■ THE DATA ■

********

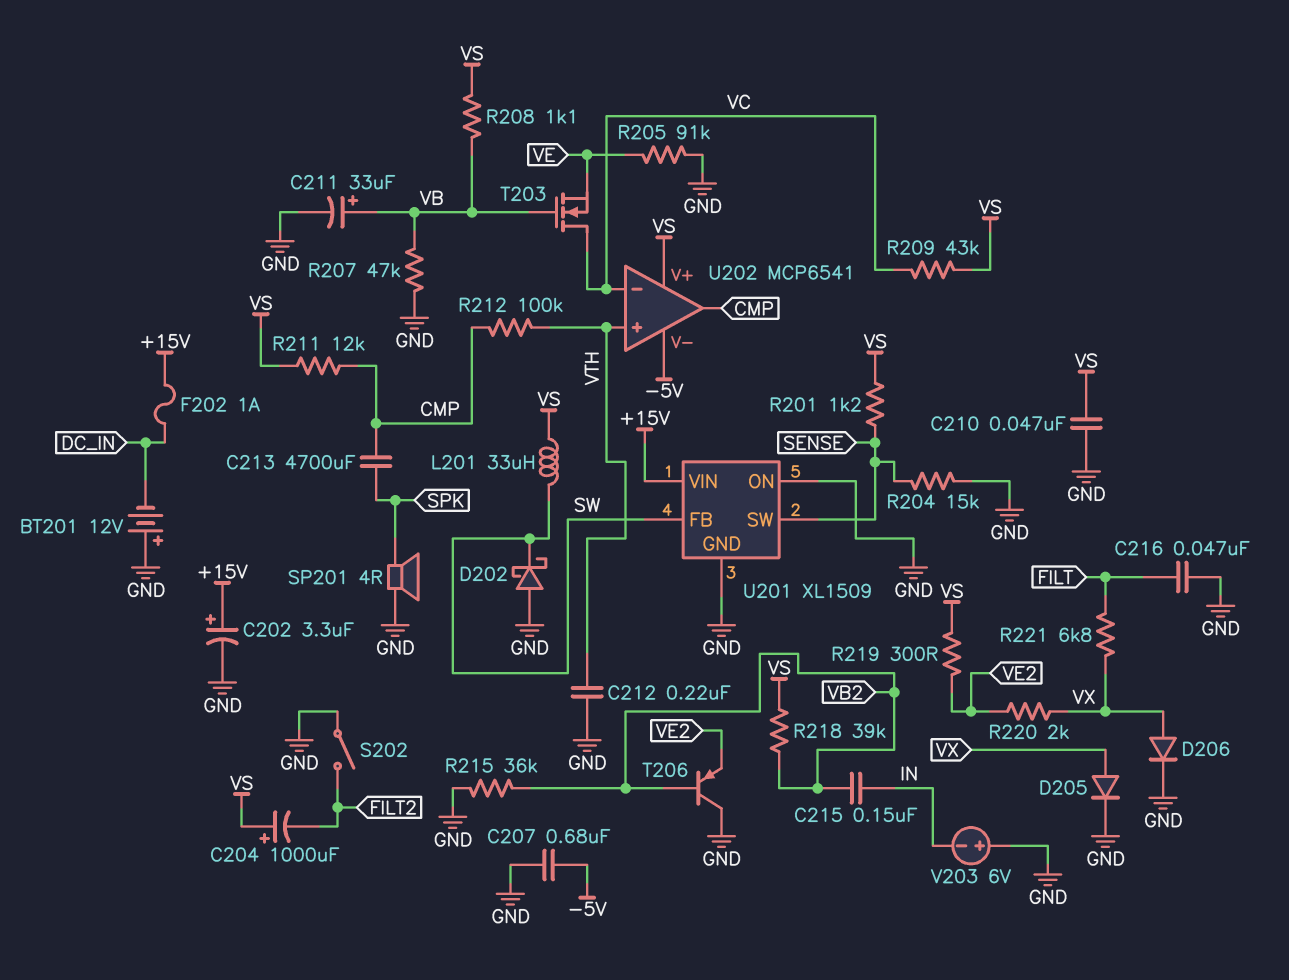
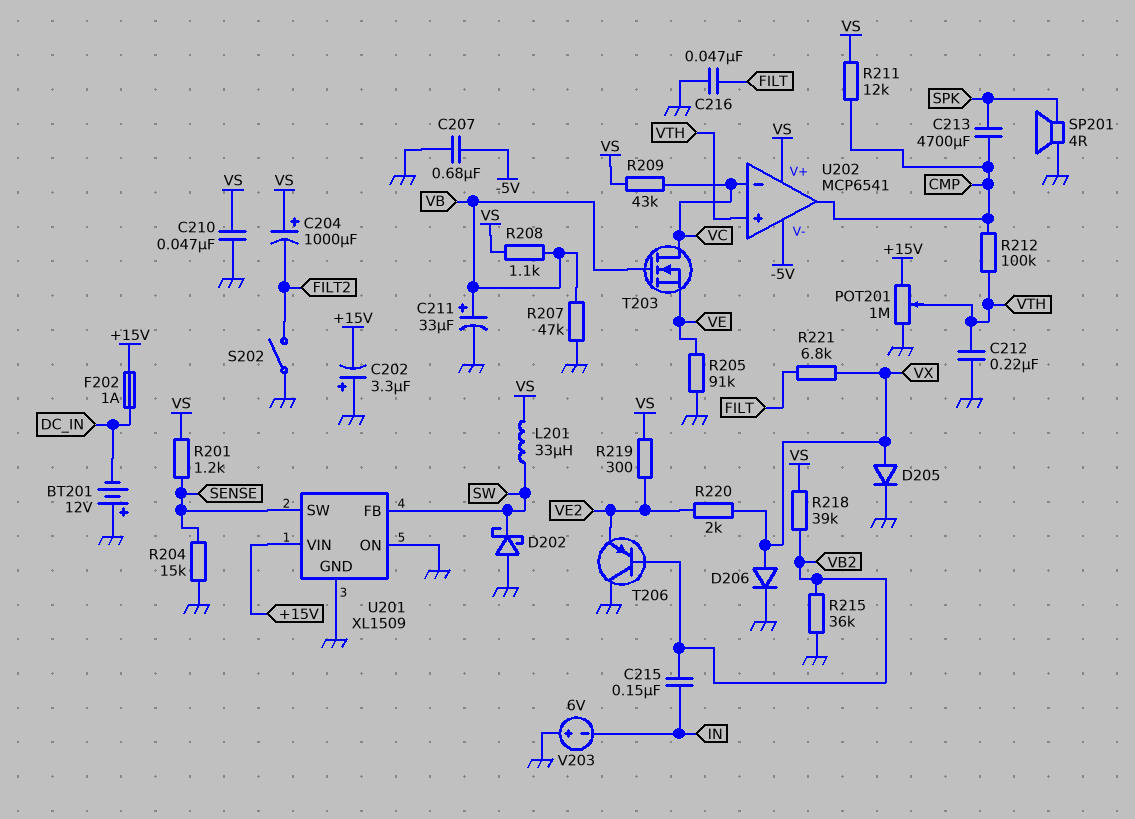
C202: 3.3uF (plus +15V, minus GND) -> 3.3uF (plus GND, minus +15V)
POT201: none -> 1M (+15V, GND, wiper VTH)

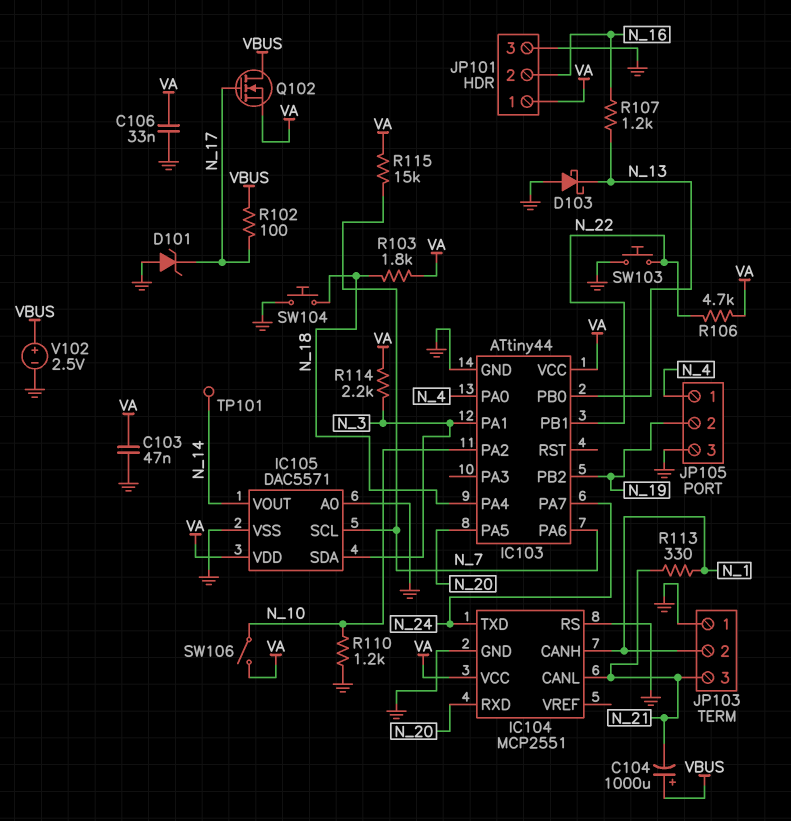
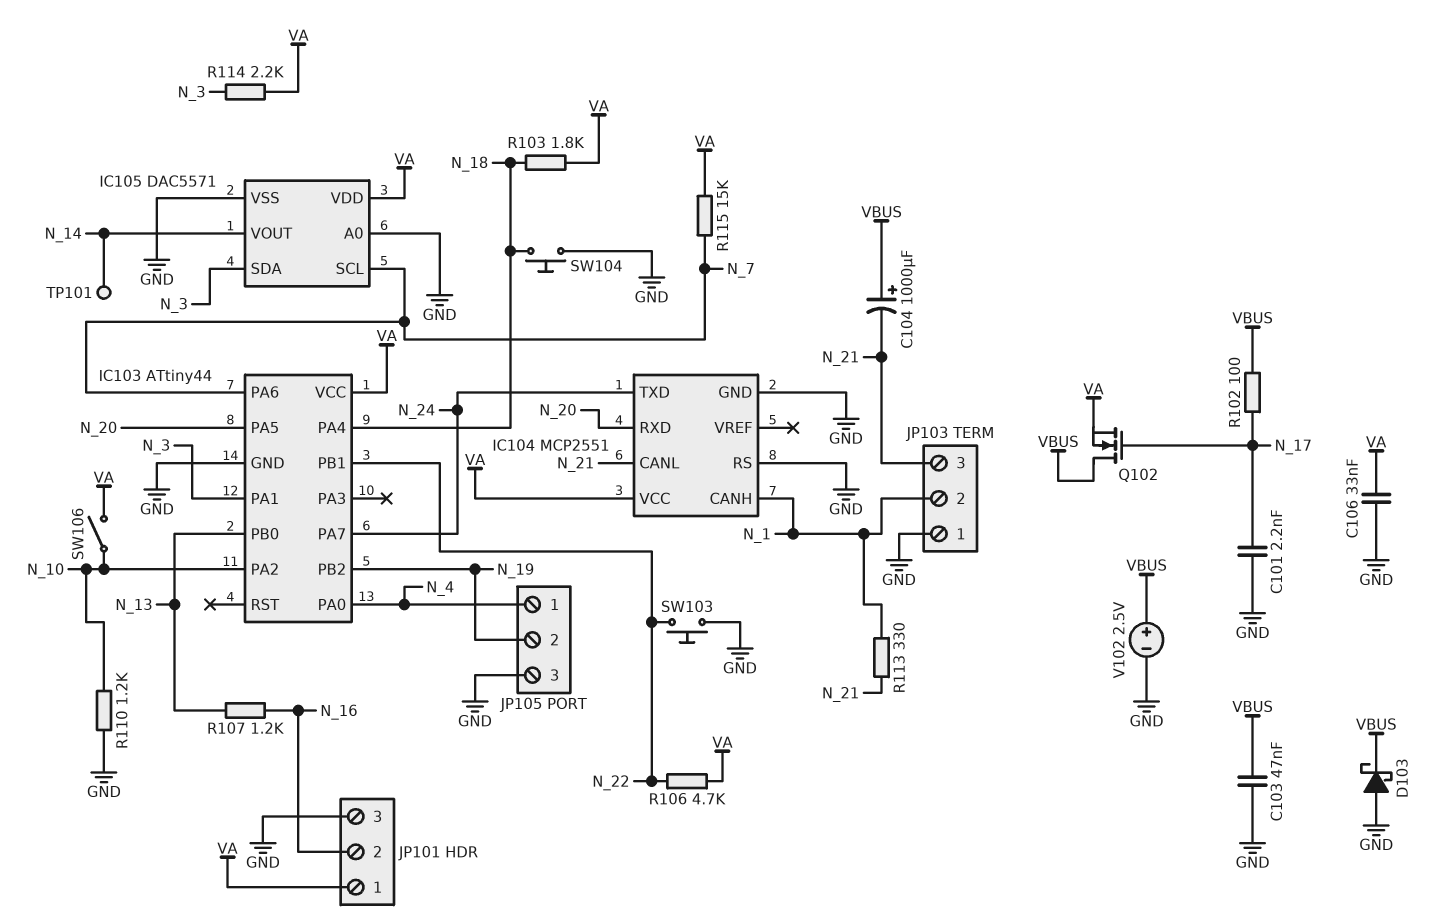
C101: none -> 2.2nF (GND, N_17)
C103: 47nF (GND, VA) -> 47nF (GND, VBUS)
D101: zener (A GND, K N_17) -> none
D103: schottky (A GND, K N_13) -> schottky (A GND, K VBUS)

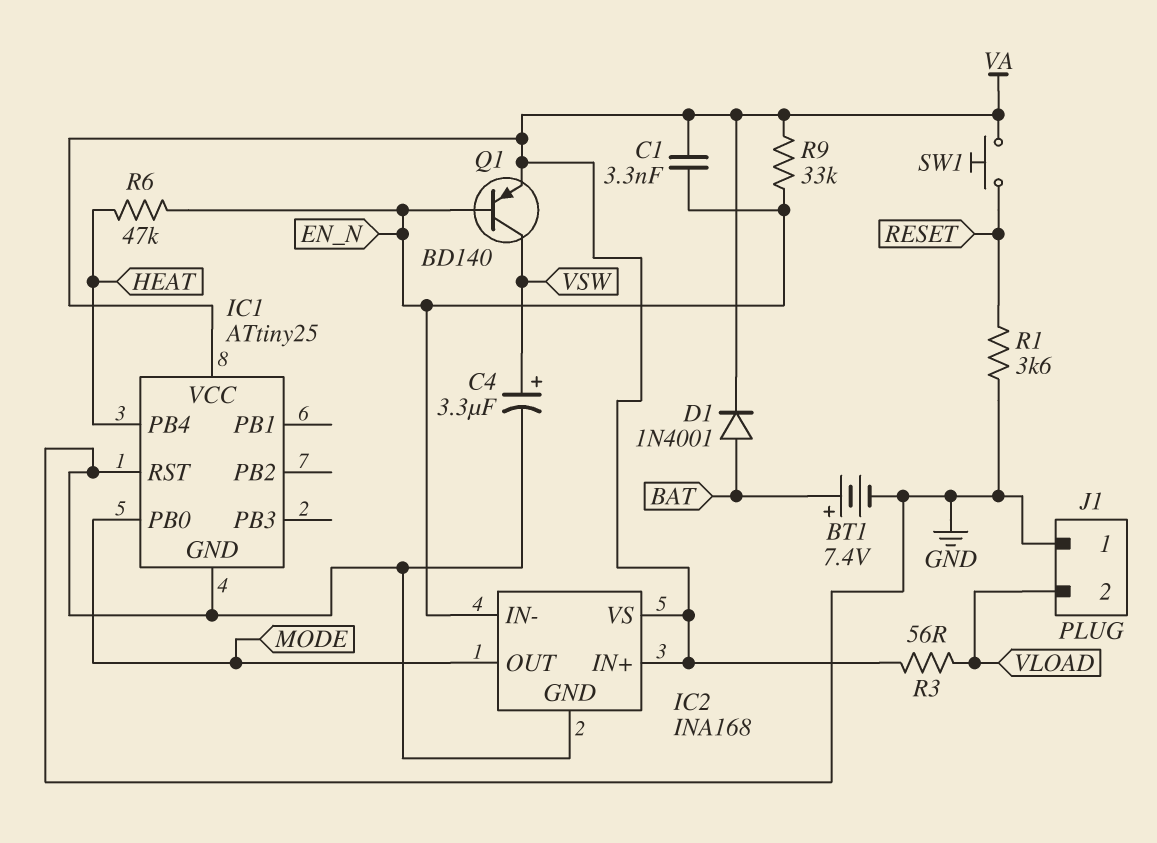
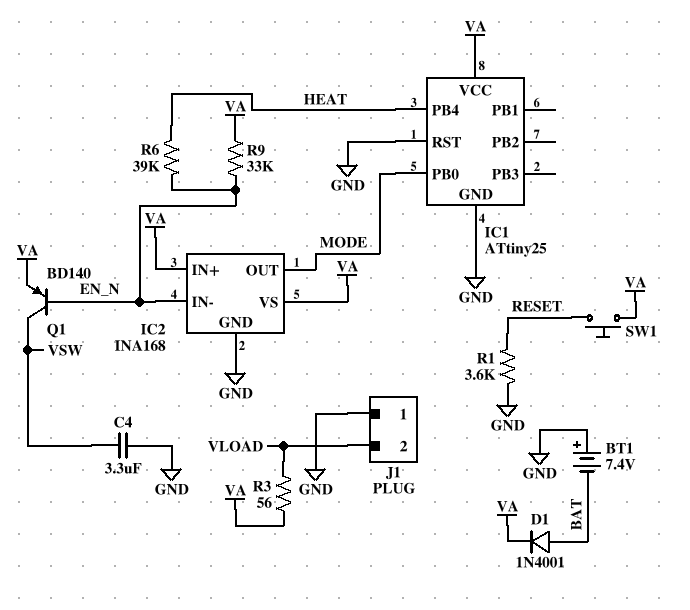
BT1: 7.4V (plus BAT, minus GND) -> 7.4V (plus GND, minus BAT)
C1: 3.3nF (EN_N, VA) -> none
C4: 3.3uF (plus VSW, minus GND) -> 3.3uF (GND, VSW)
R6: 47k (EN_N, HEAT) -> 39k (EN_N, HEAT)

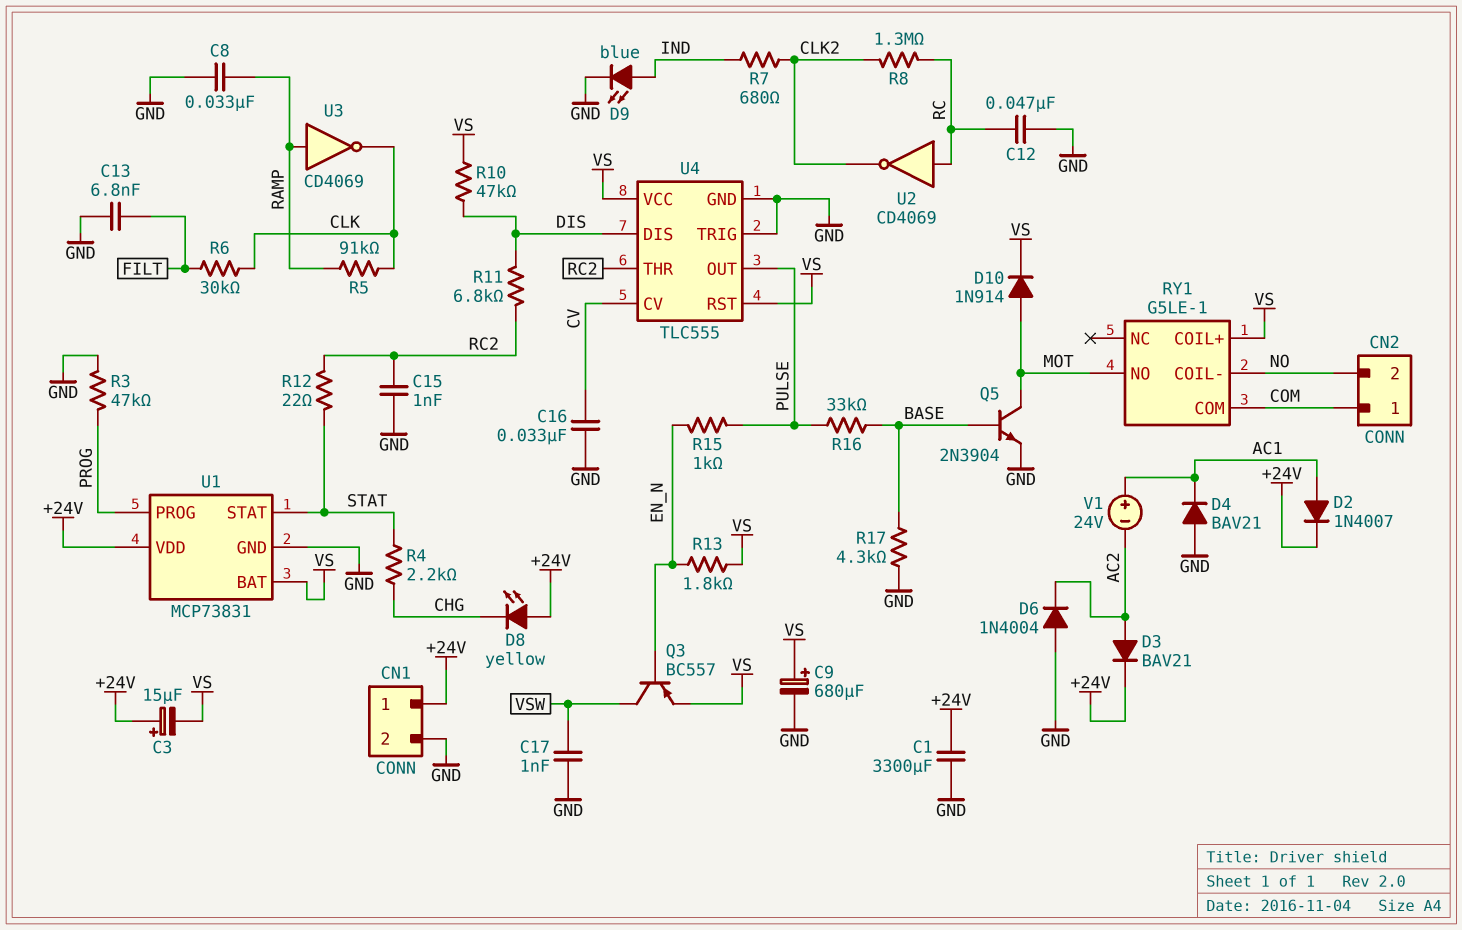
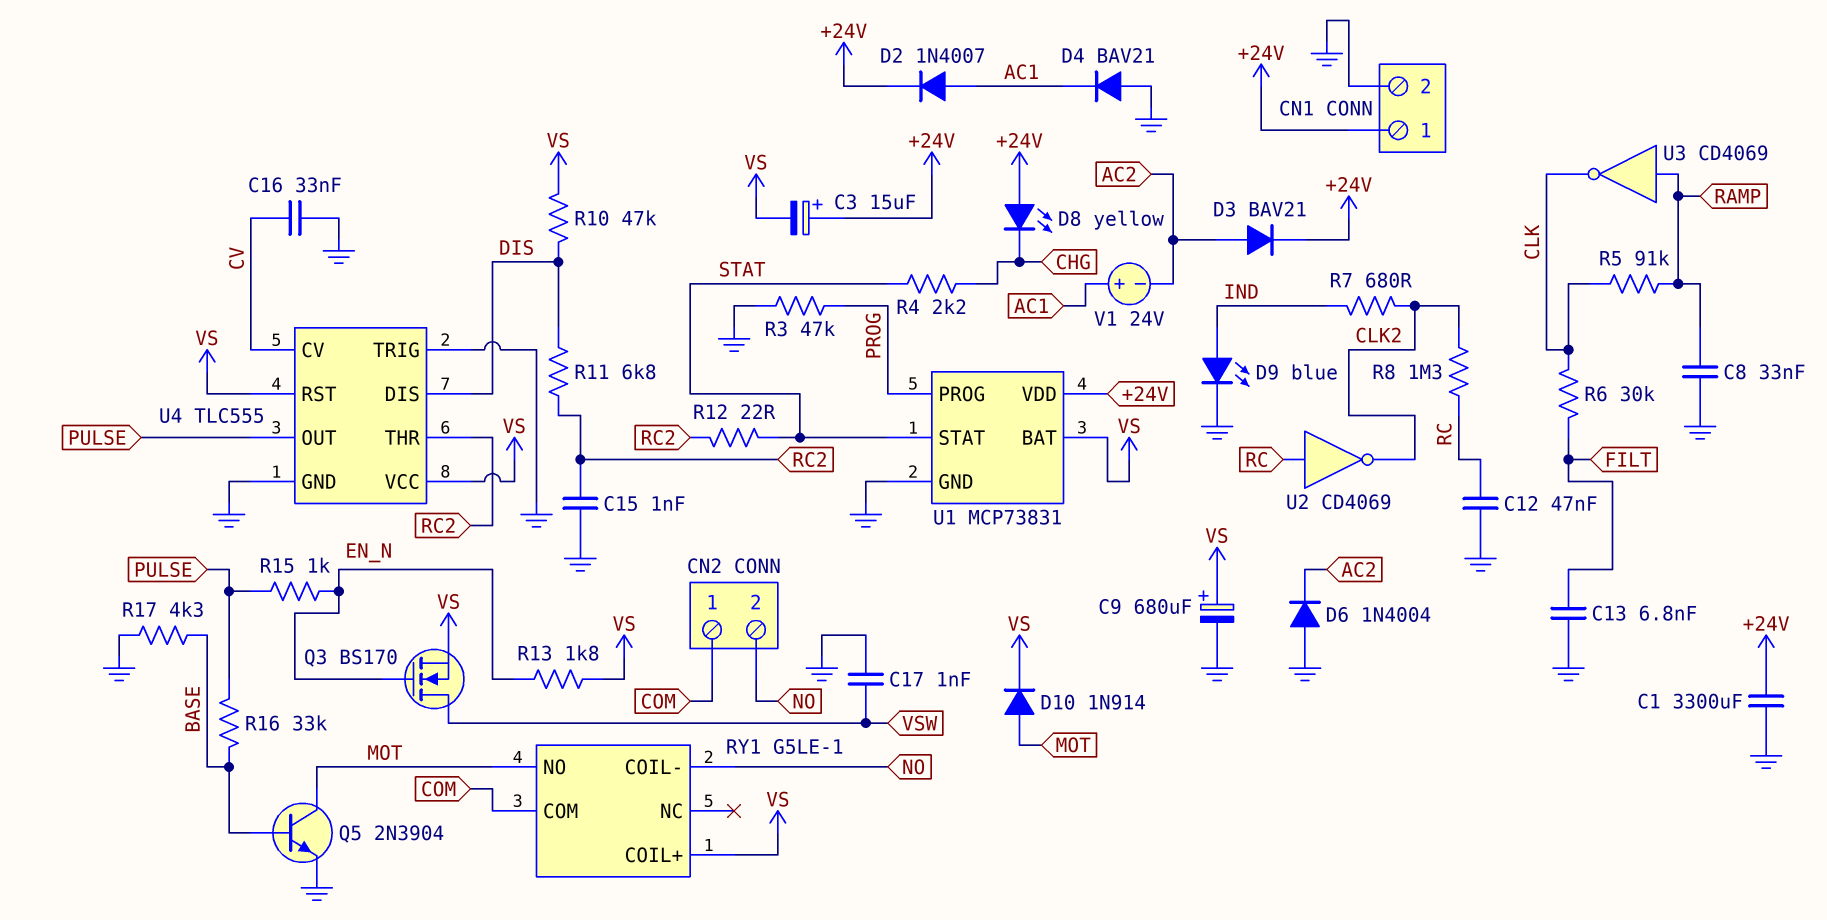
Q3: PNP BC557 (B EN_N, C VSW, E VS) -> NMOS BS170 (G EN_N, D VSW, S VS)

********

■ TASK DESCRIPTION ■
Output the records above verbatim. Pictures stay out.

■ EXERCISE SOLUTION ■
C202: 3.3uF (plus +15V, minus GND) -> 3.3uF (plus GND, minus +15V)
POT201: none -> 1M (+15V, GND, wiper VTH)

C101: none -> 2.2nF (GND, N_17)
C103: 47nF (GND, VA) -> 47nF (GND, VBUS)
D101: zener (A GND, K N_17) -> none
D103: schottky (A GND, K N_13) -> schottky (A GND, K VBUS)

BT1: 7.4V (plus BAT, minus GND) -> 7.4V (plus GND, minus BAT)
C1: 3.3nF (EN_N, VA) -> none
C4: 3.3uF (plus VSW, minus GND) -> 3.3uF (GND, VSW)
R6: 47k (EN_N, HEAT) -> 39k (EN_N, HEAT)

Q3: PNP BC557 (B EN_N, C VSW, E VS) -> NMOS BS170 (G EN_N, D VSW, S VS)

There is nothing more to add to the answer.